**TASK ITEM**
Below are the records; collect from them each line containing the string "first".

**MATERIALS PROVIDED**

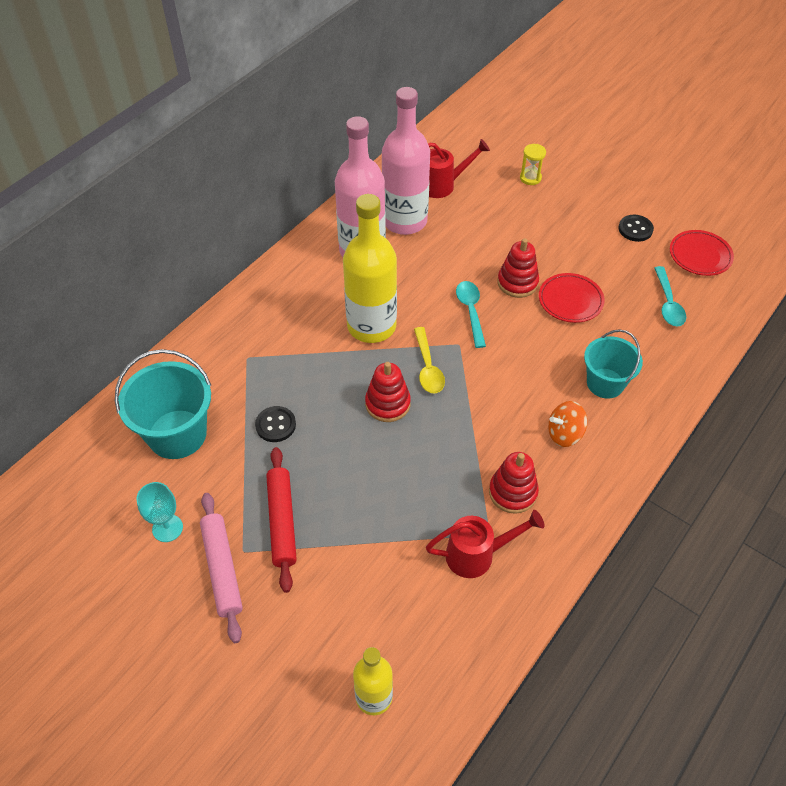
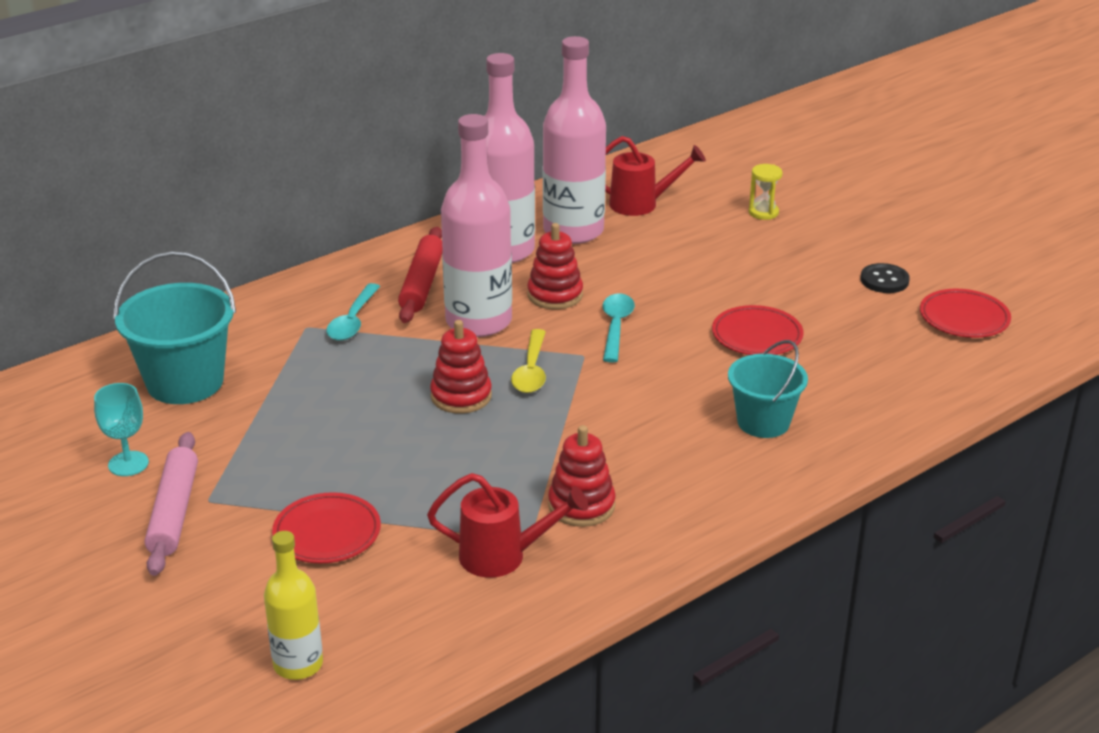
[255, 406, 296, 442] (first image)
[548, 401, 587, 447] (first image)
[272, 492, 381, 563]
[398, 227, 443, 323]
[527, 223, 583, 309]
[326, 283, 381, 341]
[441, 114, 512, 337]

**EXPECTED ANSWER**
[255, 406, 296, 442] (first image)
[548, 401, 587, 447] (first image)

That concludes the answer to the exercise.